───── Information supplied

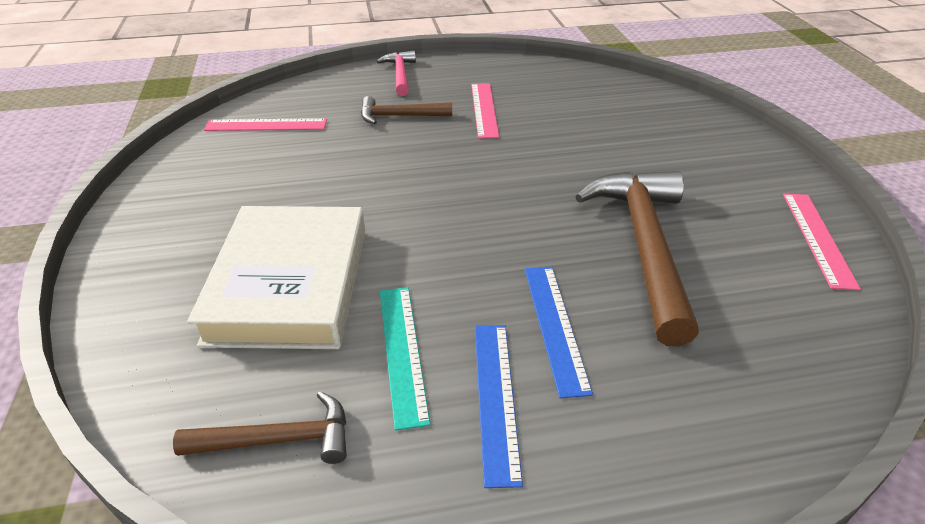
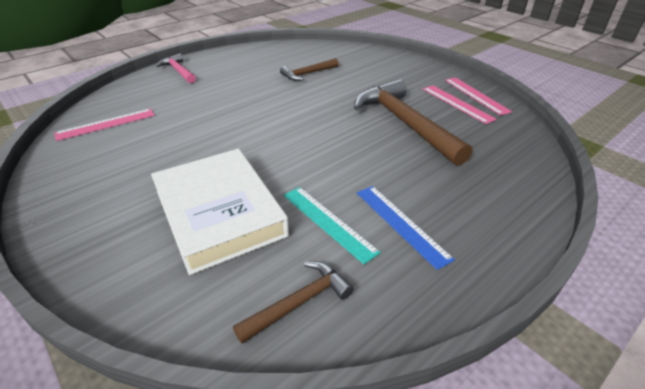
camera: 30 degrees left, 0 degrees up
(400, 116) = (201, 94): brown hammer -> brown hammer (308, 74)
(484, 109) = (253, 78): pink ruler -> pink ruler (457, 103)
(555, 326) = (397, 177): blue ruler -> none

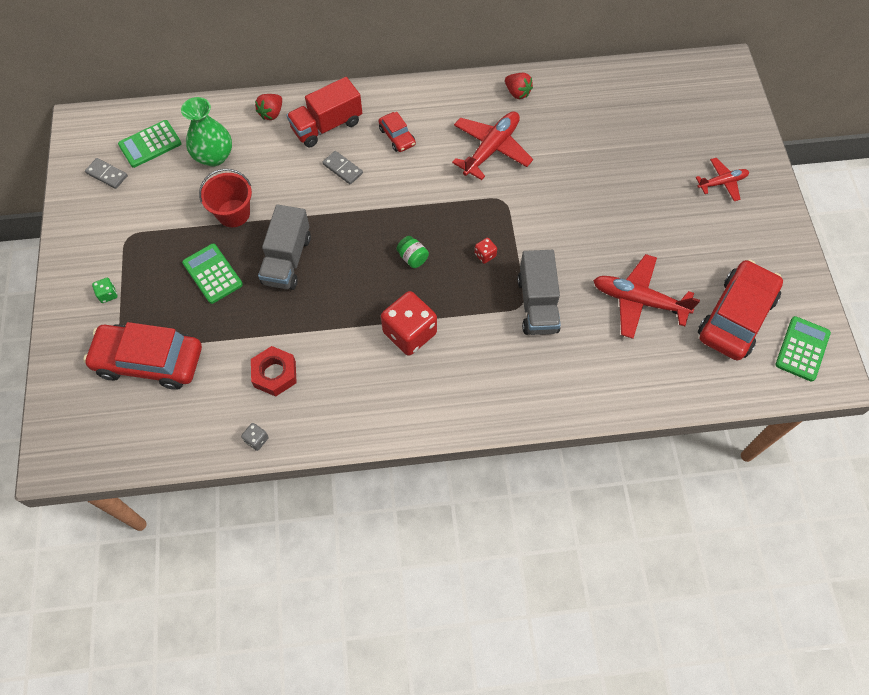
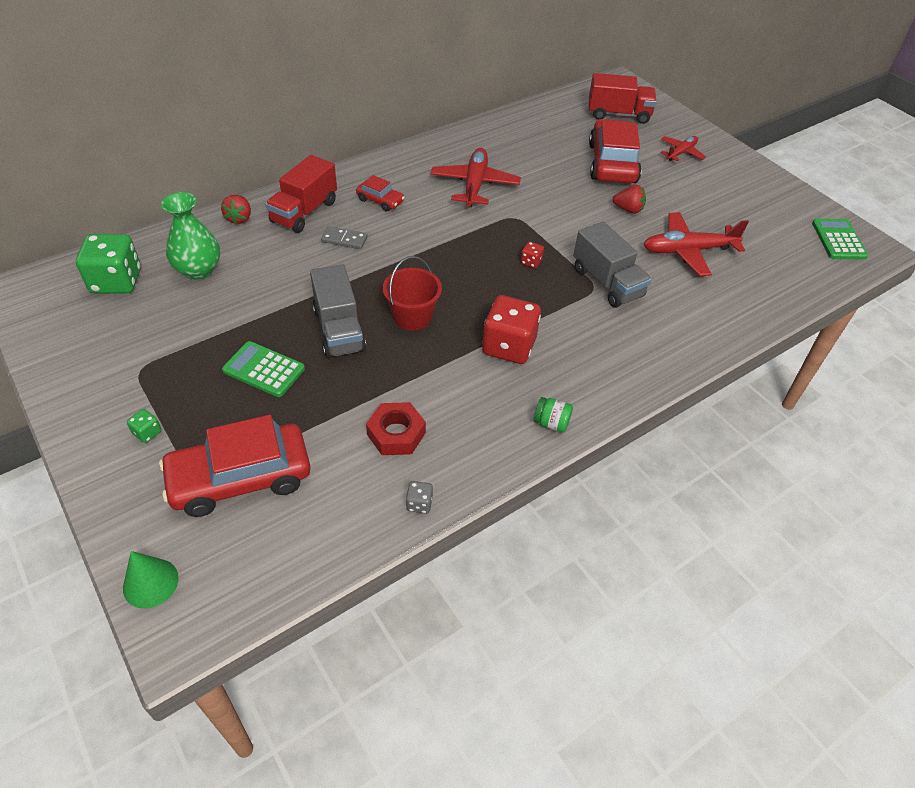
camera: 30 degrees left, 15 degrees down
(56, 414) = (150, 583): none -> green cone
(107, 174) = (78, 323): grey domino -> none
(150, 144) = (116, 281): green calculator -> green dice
(233, 213) = (252, 310): red bucket -> red bucket (412, 317)
(412, 258) = (465, 286): green jar -> green jar (551, 423)
(517, 92) = (466, 141): red strawberry -> red strawberry (628, 209)
(693, 110) = (618, 114): none -> red truck
(736, 317) = (771, 236): red car -> red car (612, 163)

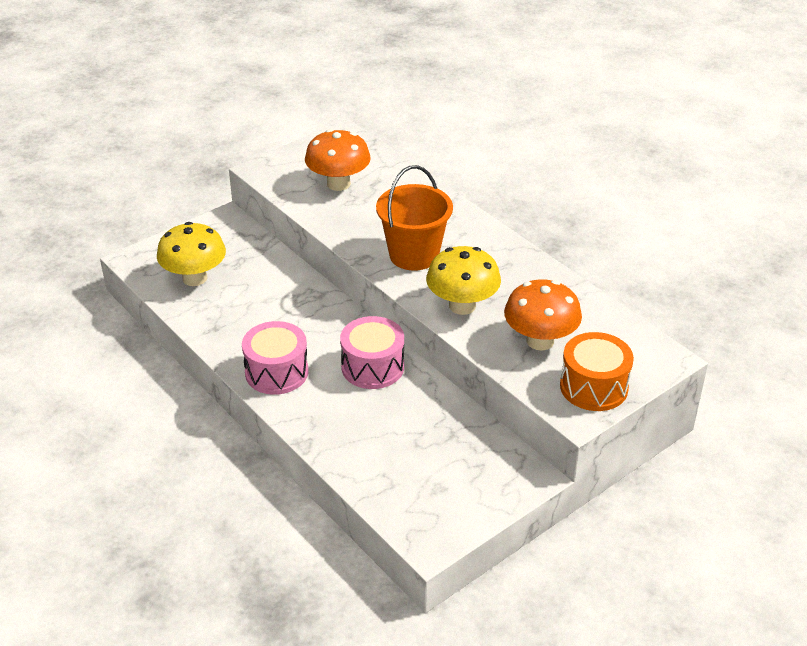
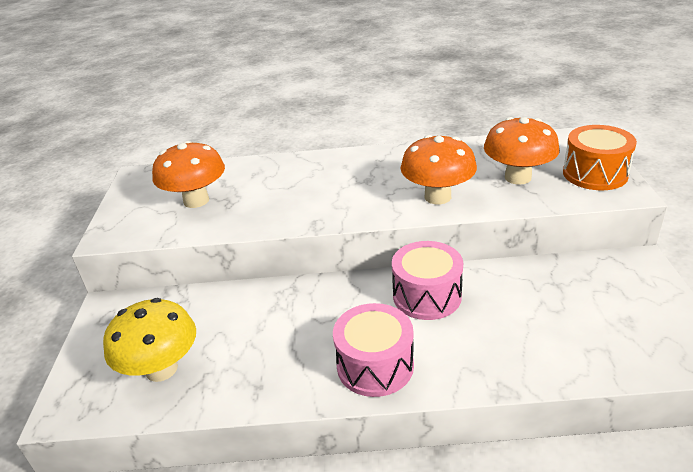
camera: 50 degrees left, 5 degrees down
(414, 255) = (343, 197): orange bucket -> none
(462, 306) = (437, 197): yellow mushroom -> orange mushroom

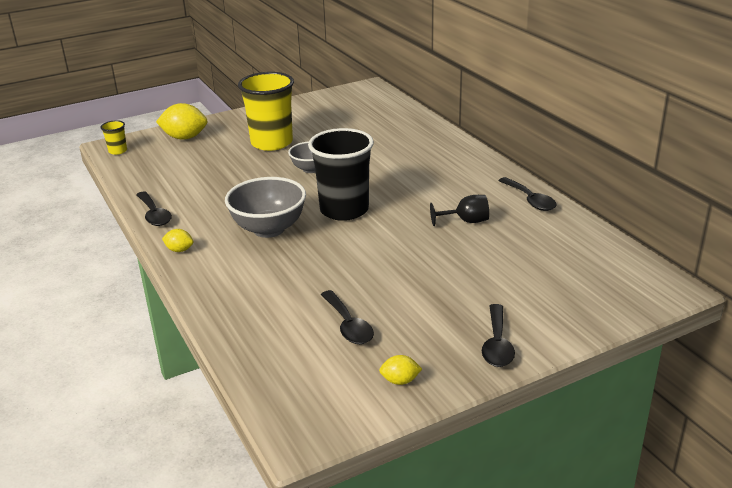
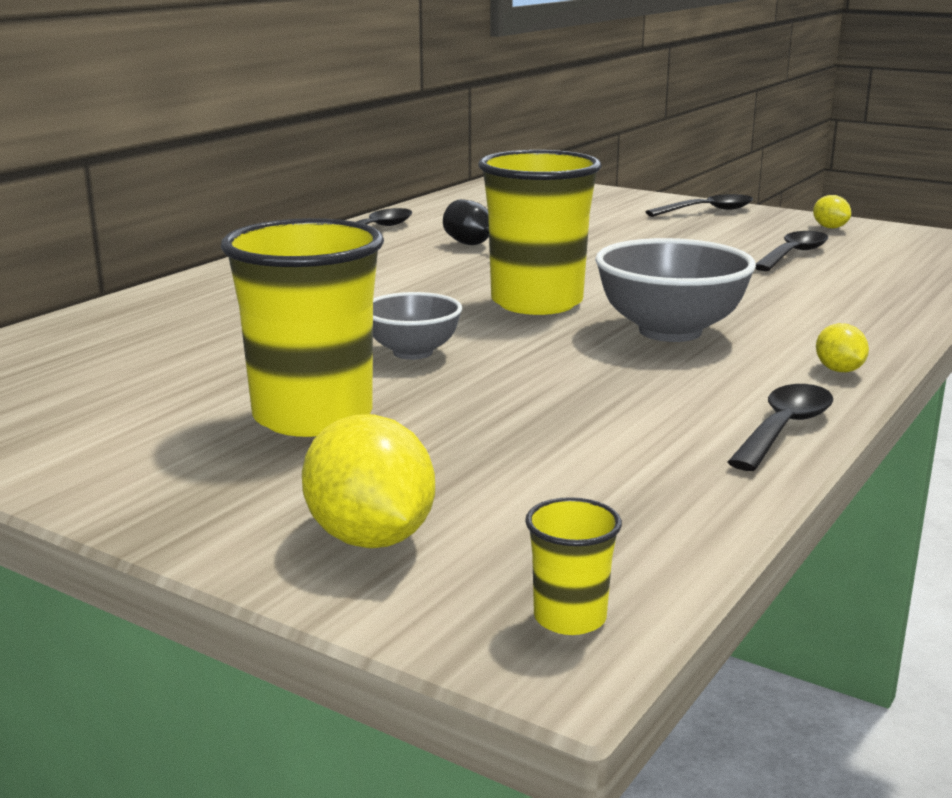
camera: 120 degrees left, 10 degrees down
(344, 210) = (536, 303): black cup -> yellow cup

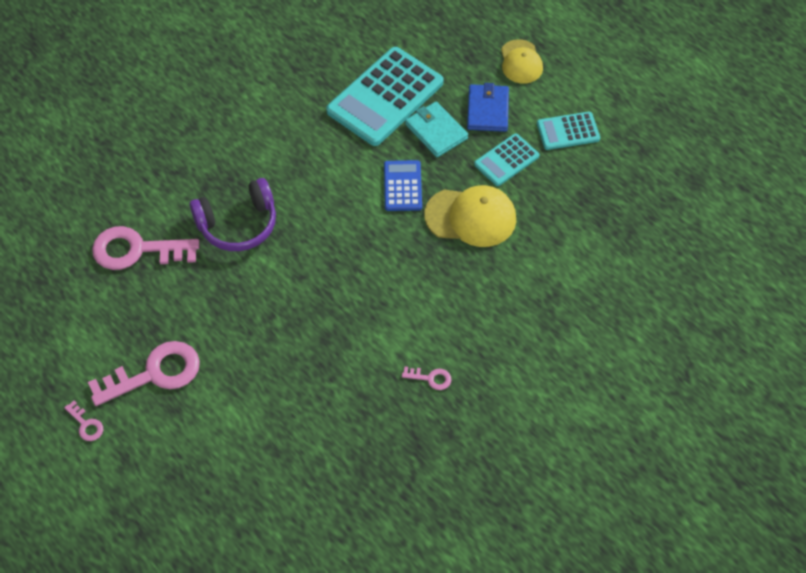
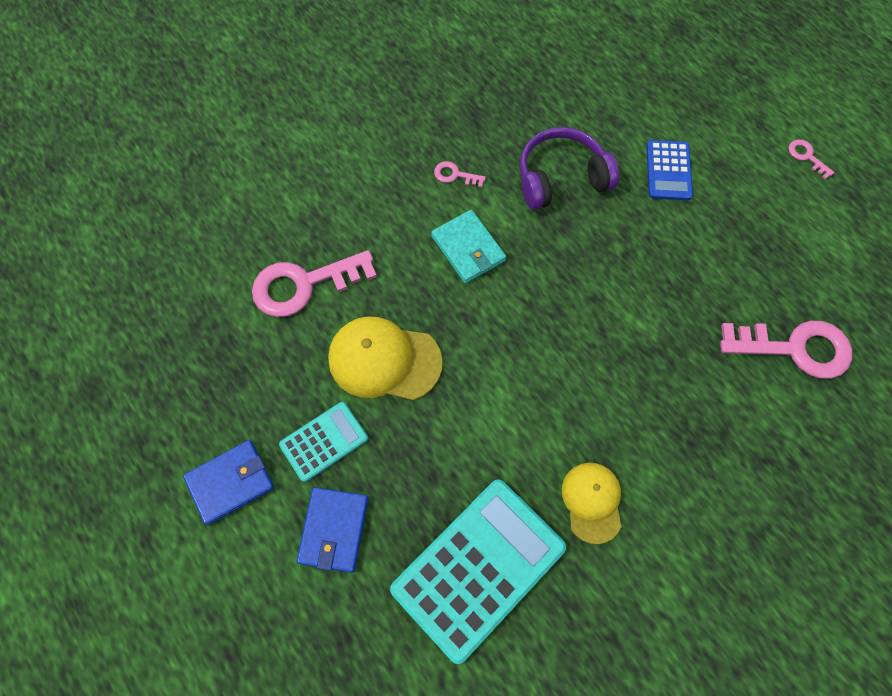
camera: 175 degrees left, 10 degrees up
(155, 373) = (746, 201): pink key -> pink key (304, 285)
(238, 224) = (674, 373): purple headphones -> purple headphones (561, 178)
(402, 186) = (465, 413): blue calculator -> blue calculator (668, 171)
(436, 131) = (411, 498): turquoise wallet -> turquoise wallet (468, 248)
(521, 62) = (267, 620): yellow cap -> yellow cap (592, 502)
(568, 131) = (230, 482): turquoise calculator -> blue wallet

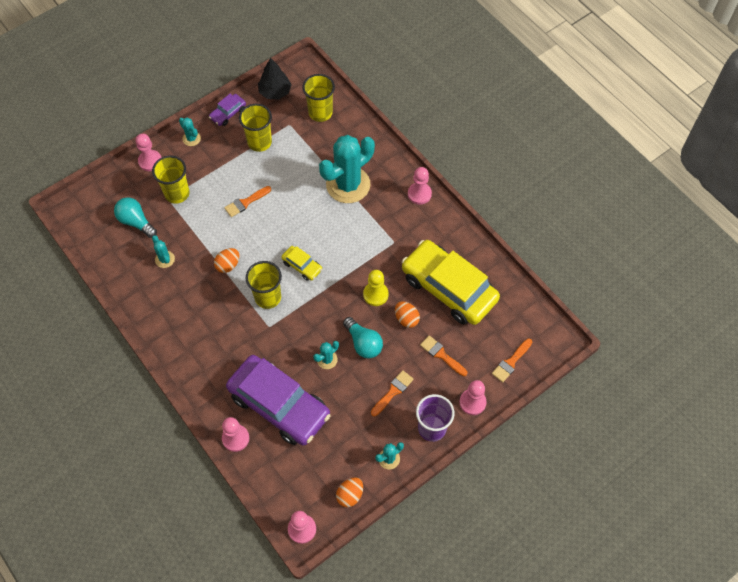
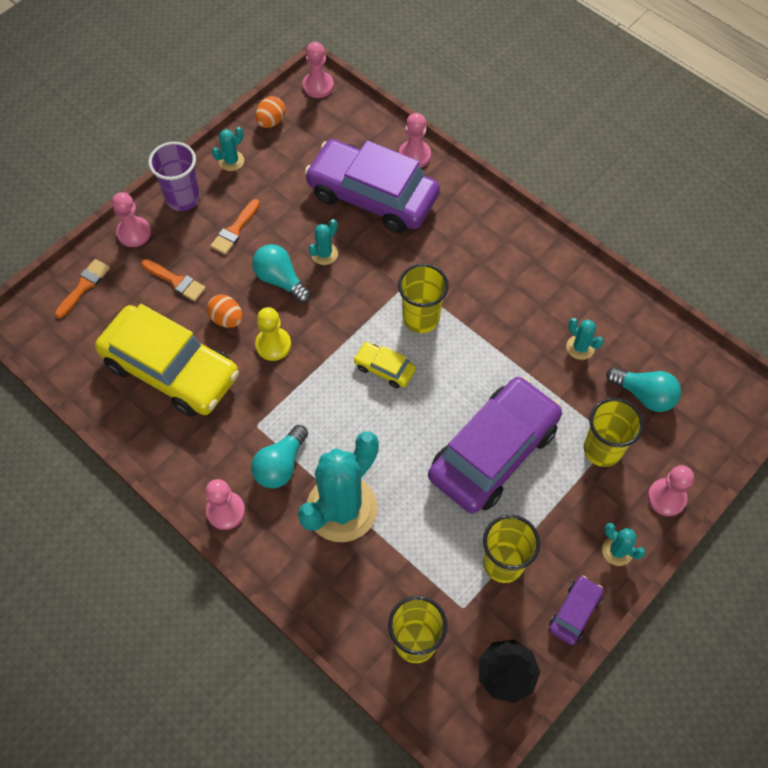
camera: 170 degrees right, 0 degrees up
(228, 265) = (489, 353): orange egg -> none
(245, 202) = (493, 452): orange brush -> purple car
(382, 215) = (280, 465): none -> turquoise light bulb

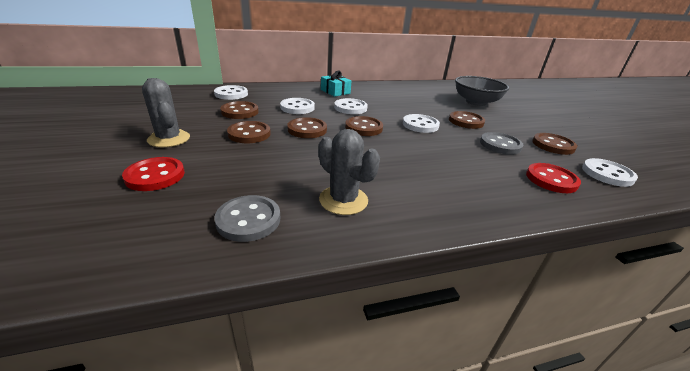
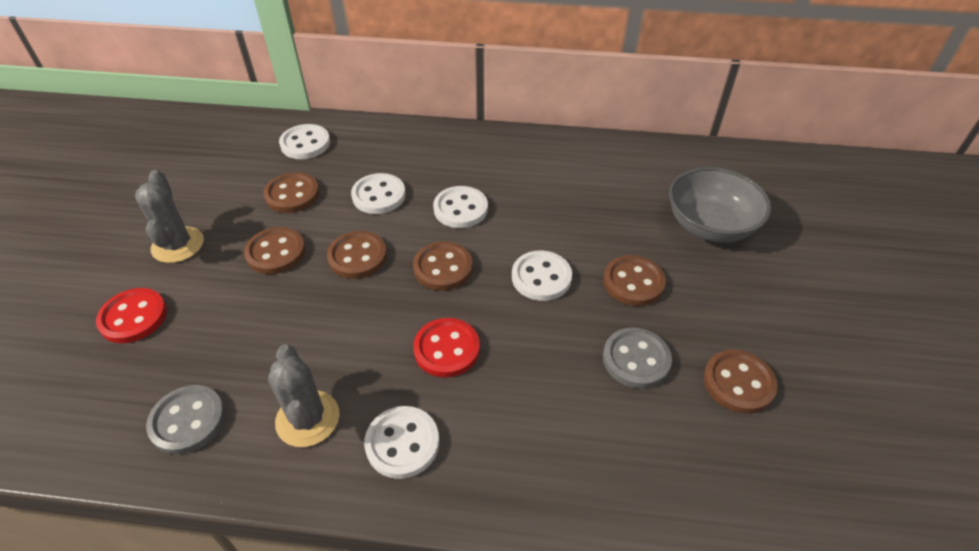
camera: 25 degrees right, 15 degrees up
(335, 91) = (468, 156): turquoise gift -> none
(551, 180) = (640, 463): red button -> red button (446, 349)
(607, 174) = (761, 479): white button -> white button (402, 443)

──────────

Task details
Return the lines of the records that include the string "orange".

Written solution
(414, 255) = (343, 197): orange bucket -> none
(462, 306) = (437, 197): yellow mushroom -> orange mushroom
(228, 265) = (489, 353): orange egg -> none
(245, 202) = (493, 452): orange brush -> purple car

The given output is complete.